Data records
>>>

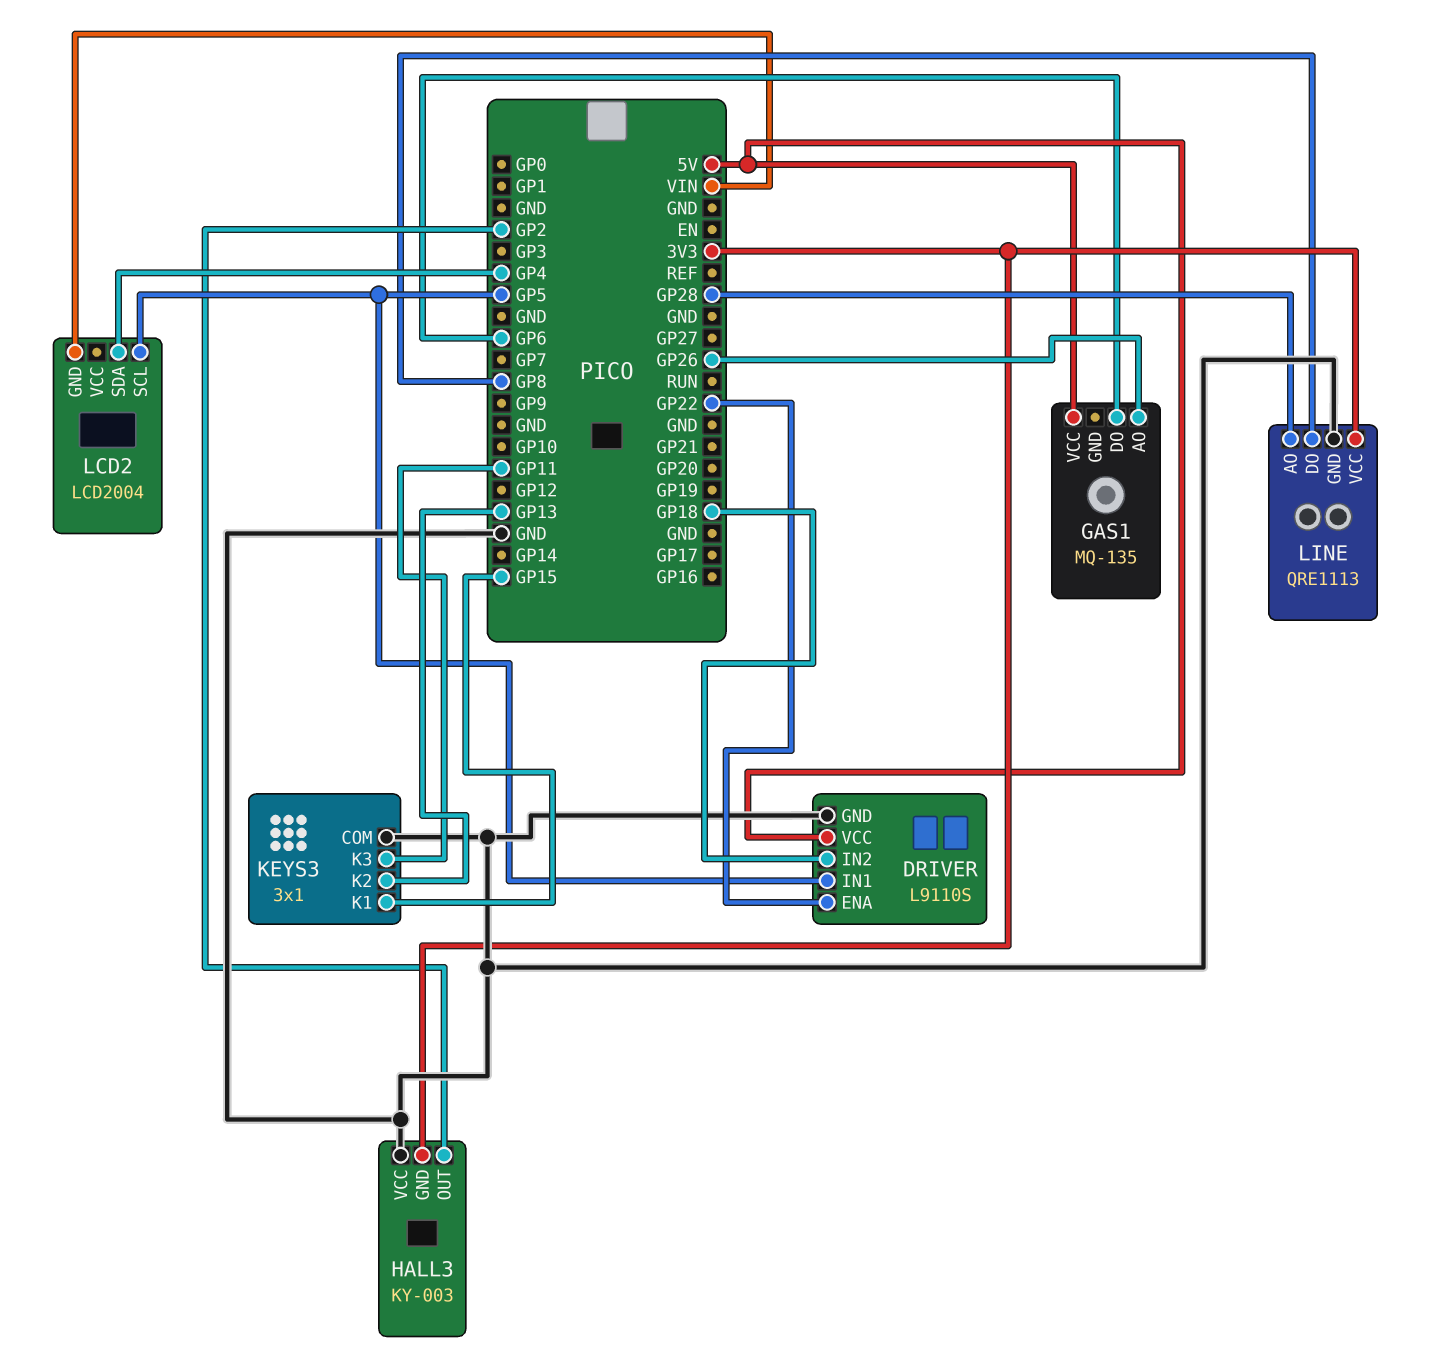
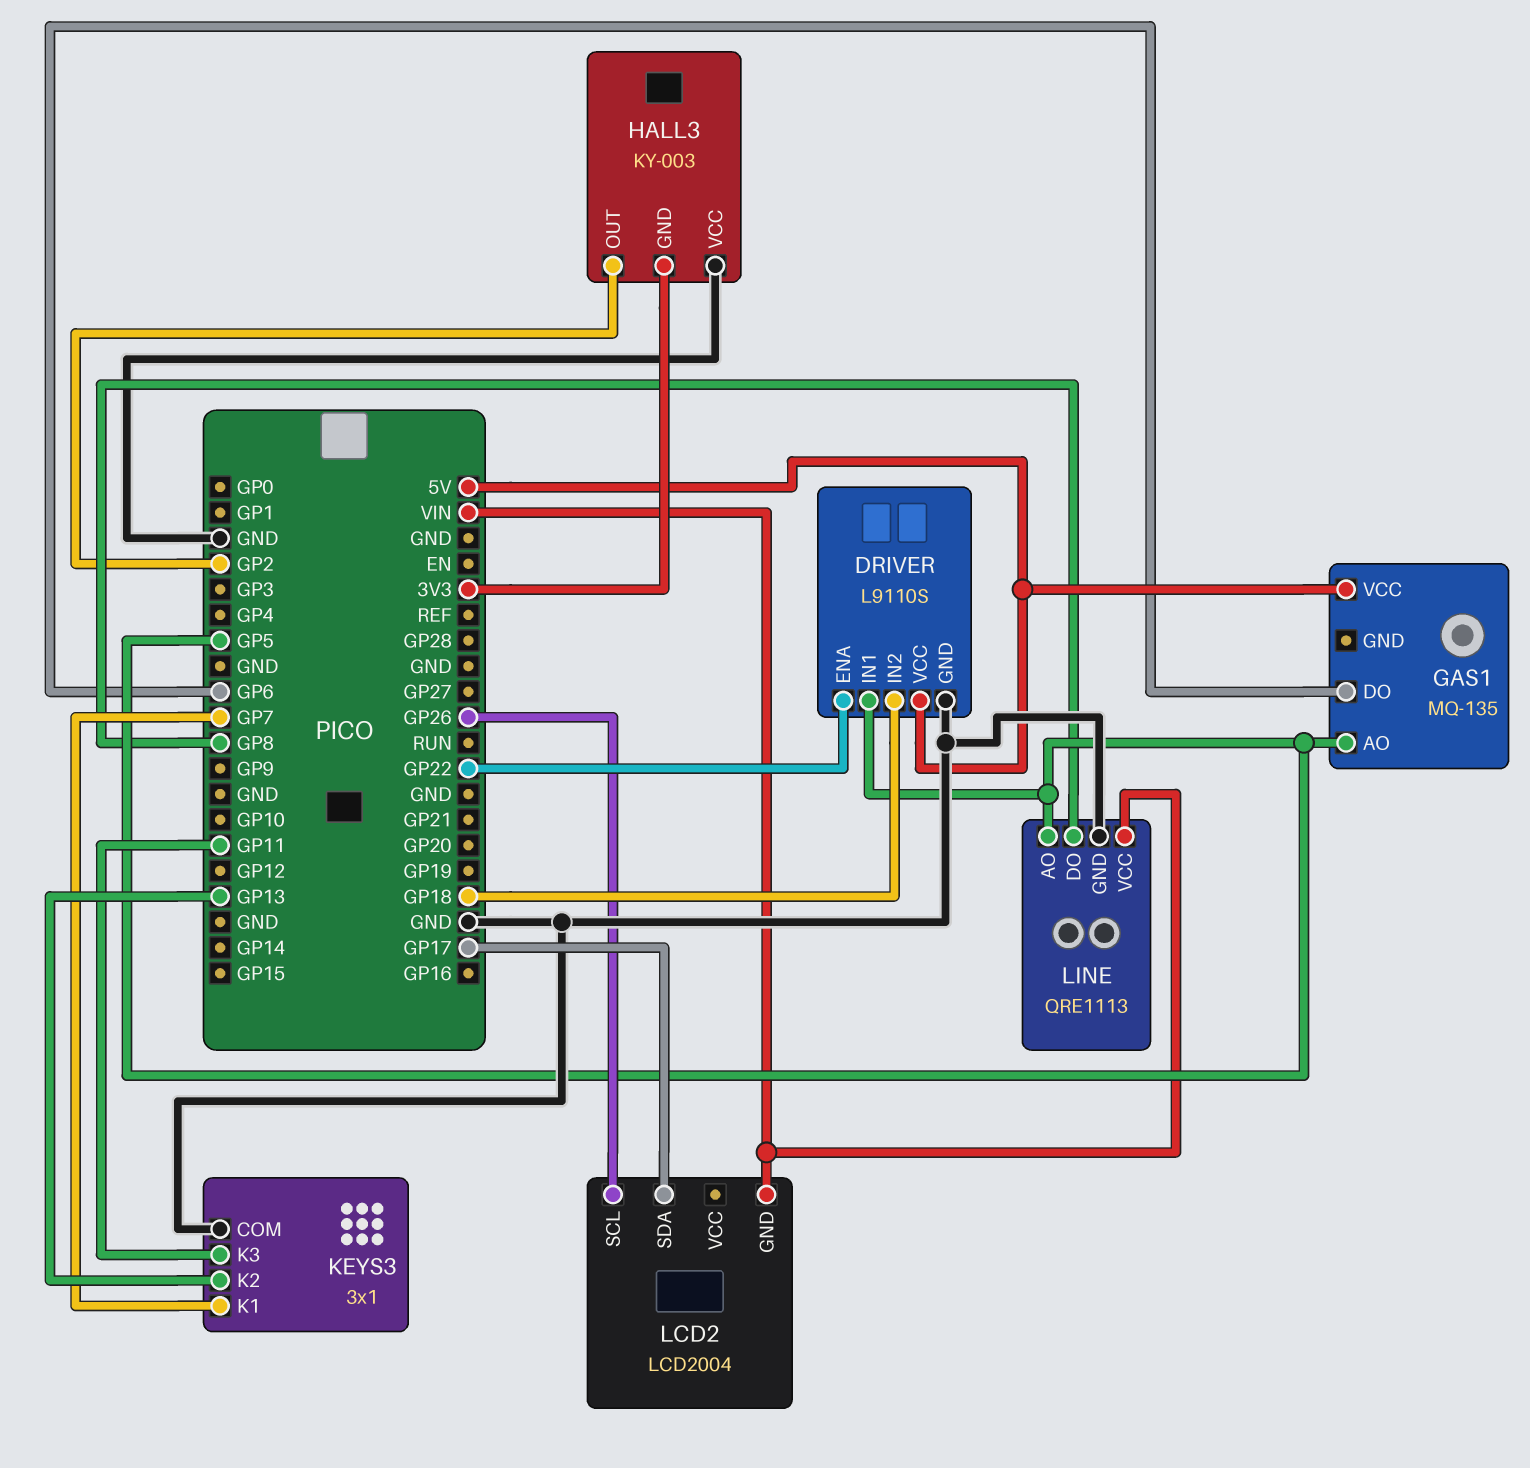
GAS1 pin AO: GP26 -> GP5
KEYS3 pin K1: GP15 -> GP7
LCD2 pin SCL: GP5 -> GP26
LCD2 pin SDA: GP4 -> GP17
LINE pin AO: GP28 -> GP5
LINE pin VCC: 3V3 -> VIN

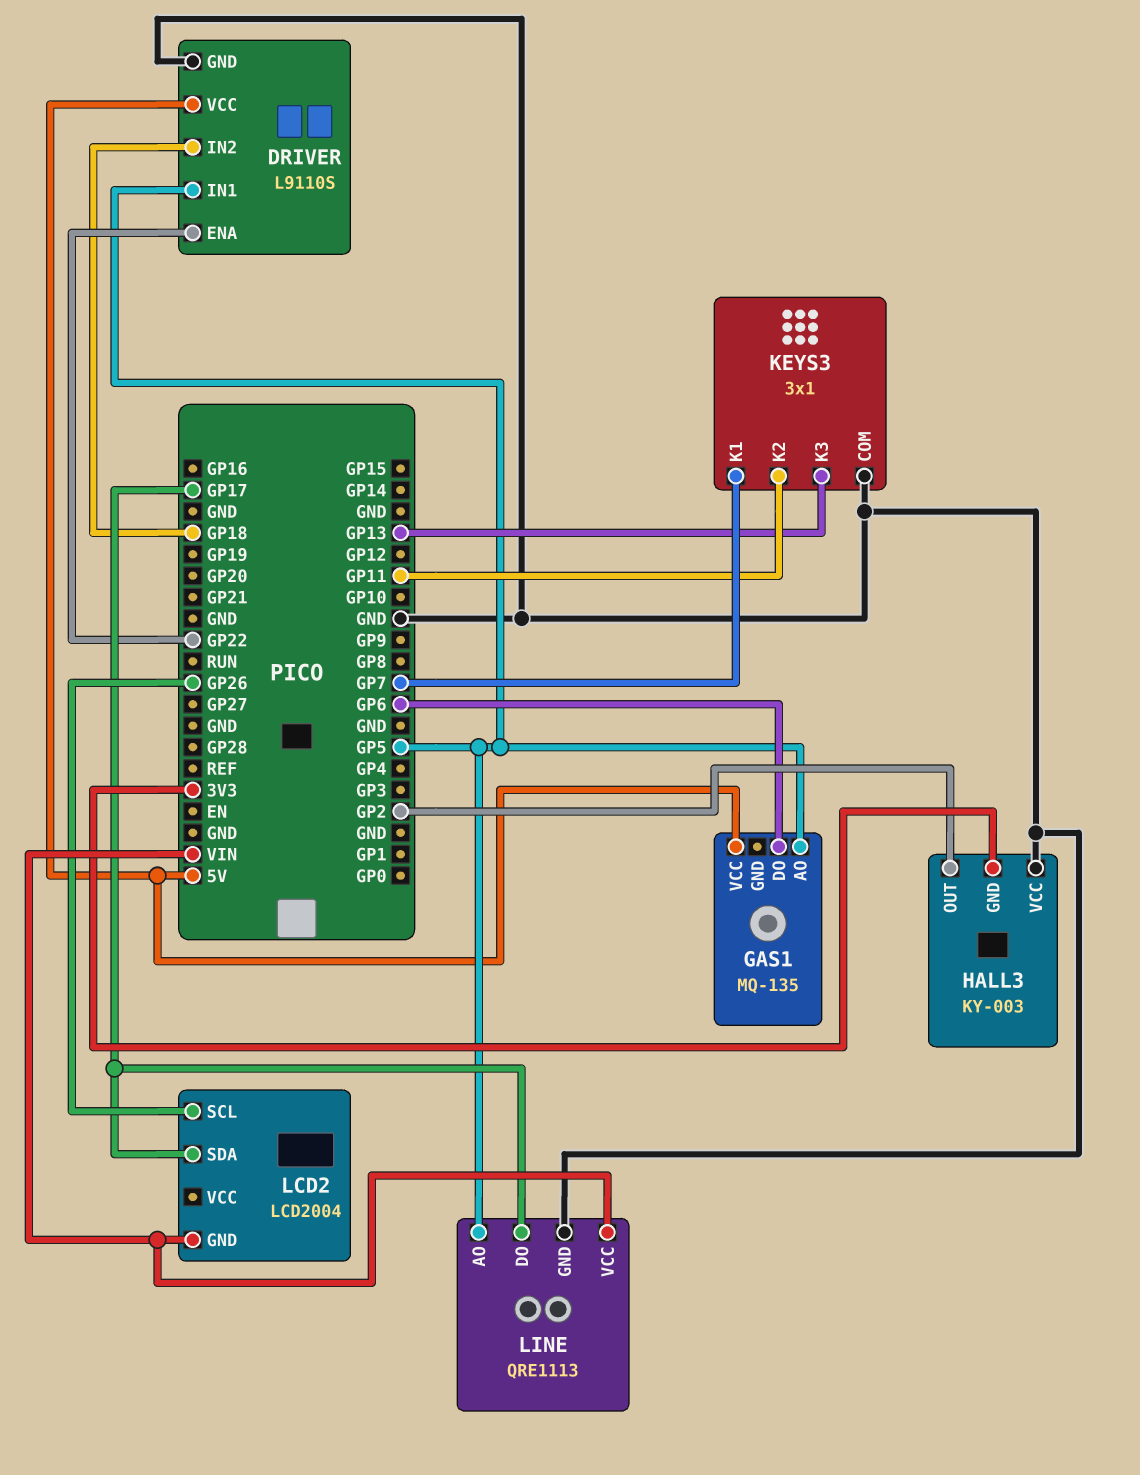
KEYS3 pin K2: GP13 -> GP11
KEYS3 pin K3: GP11 -> GP13
LINE pin DO: GP8 -> GP17

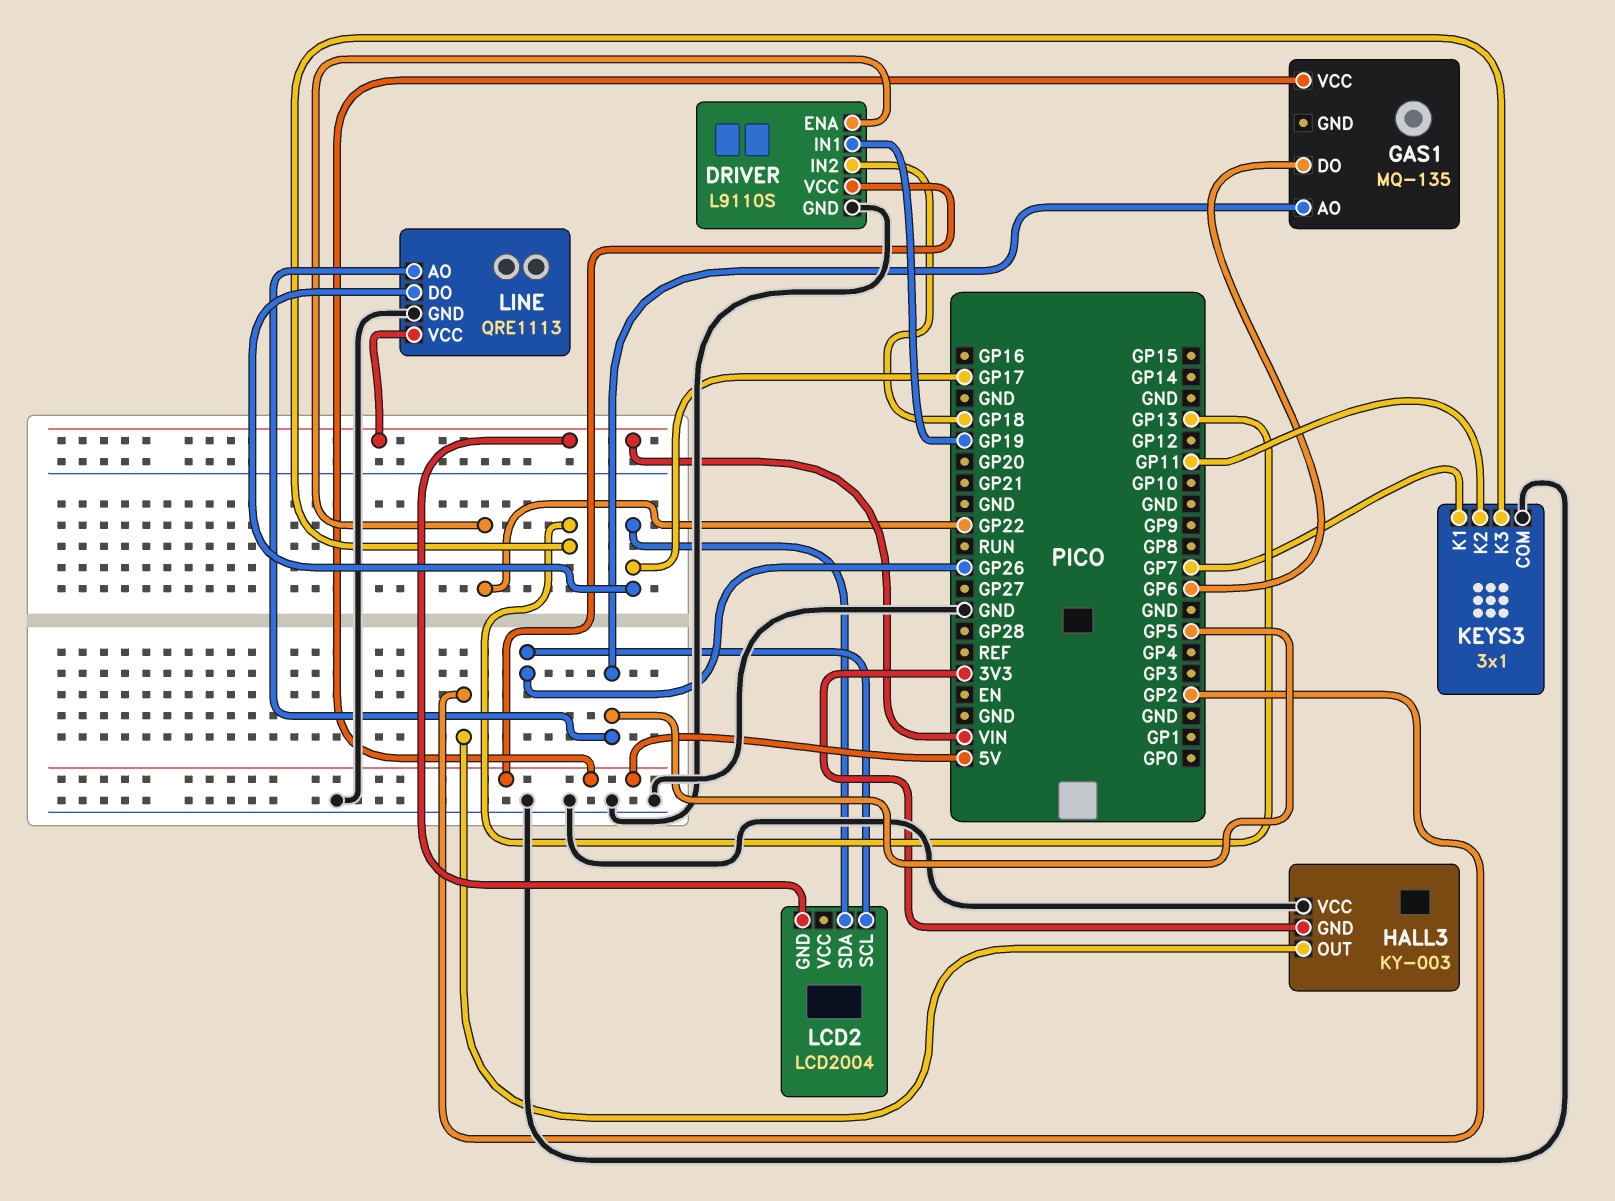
DRIVER pin IN1: GP5 -> GP19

<<<

*PROBLEM REQUIREMENTS:* Begin at the line containing "KEYS3 pin K2: GP13 -> GP11" and extract every line through the end of the records, inclusive, exactly and only; omit pictures.

*SOLUTION:*
KEYS3 pin K2: GP13 -> GP11
KEYS3 pin K3: GP11 -> GP13
LINE pin DO: GP8 -> GP17

DRIVER pin IN1: GP5 -> GP19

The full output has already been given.